[[ GIVEN ENTRIES open ]]

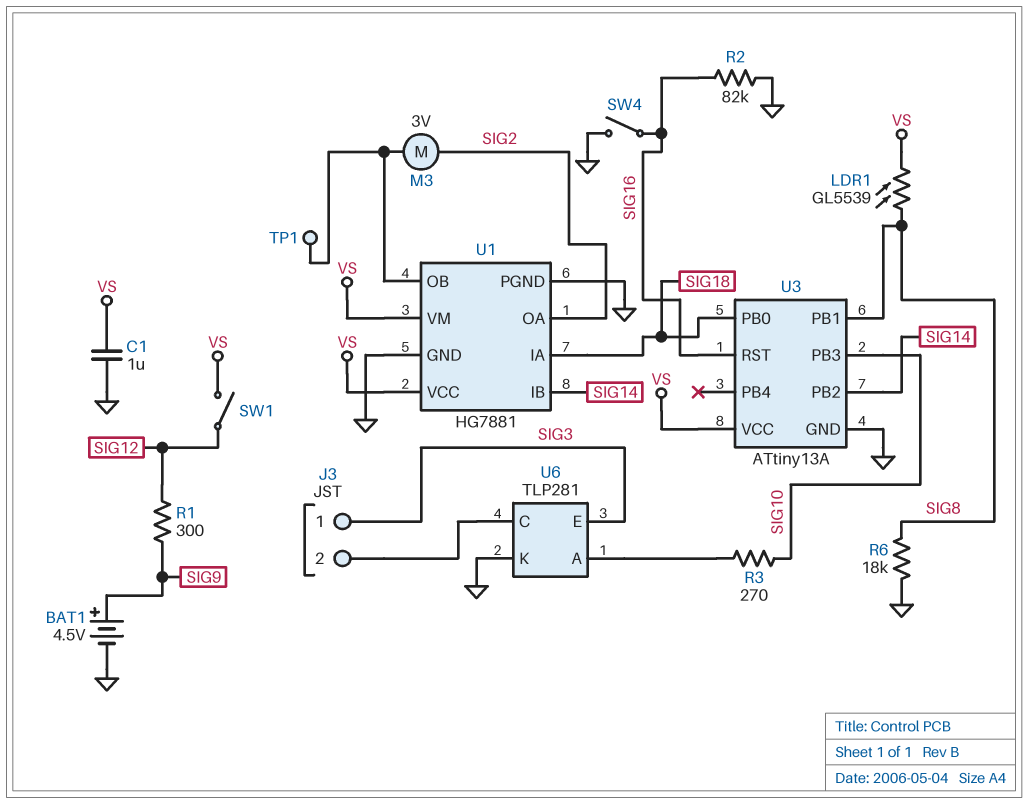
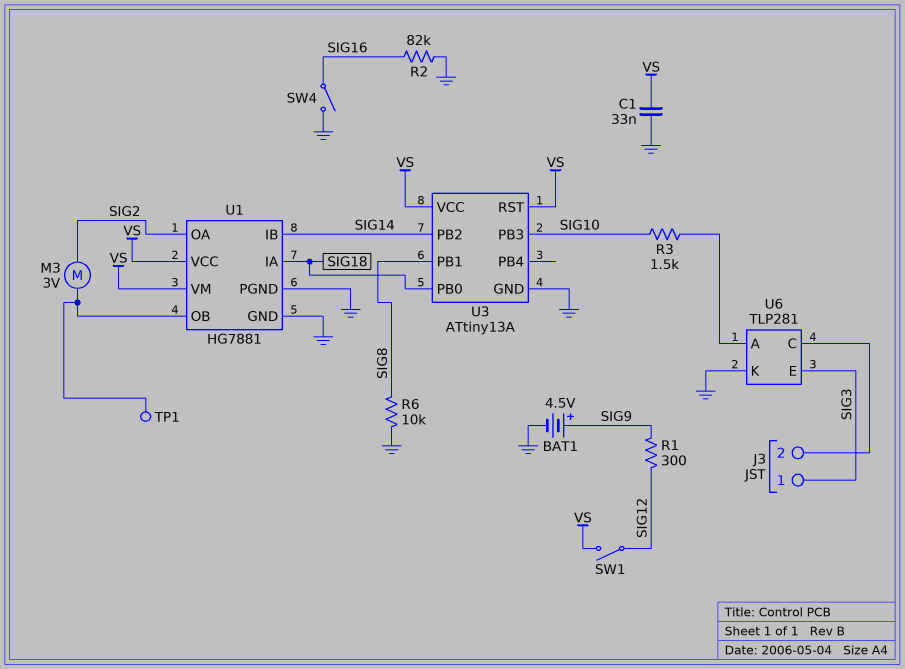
C1: 1uF (GND, VS) -> 33nF (GND, VS)
LDR1: GL5539 (SIG8, VS) -> none
R3: 270 (SIG10, U6/A) -> 1.5k (SIG10, U6/A)
R6: 18k (GND, SIG8) -> 10k (GND, SIG8)
U3 pin RST: SIG16 -> VS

[[ GIVEN ENTRIES closed ]]

- WORK INSTRUCTION -
Each entry above is to be given again exactly, and any image in it is to be dropped.

- YOUR SOLUTION -
C1: 1uF (GND, VS) -> 33nF (GND, VS)
LDR1: GL5539 (SIG8, VS) -> none
R3: 270 (SIG10, U6/A) -> 1.5k (SIG10, U6/A)
R6: 18k (GND, SIG8) -> 10k (GND, SIG8)
U3 pin RST: SIG16 -> VS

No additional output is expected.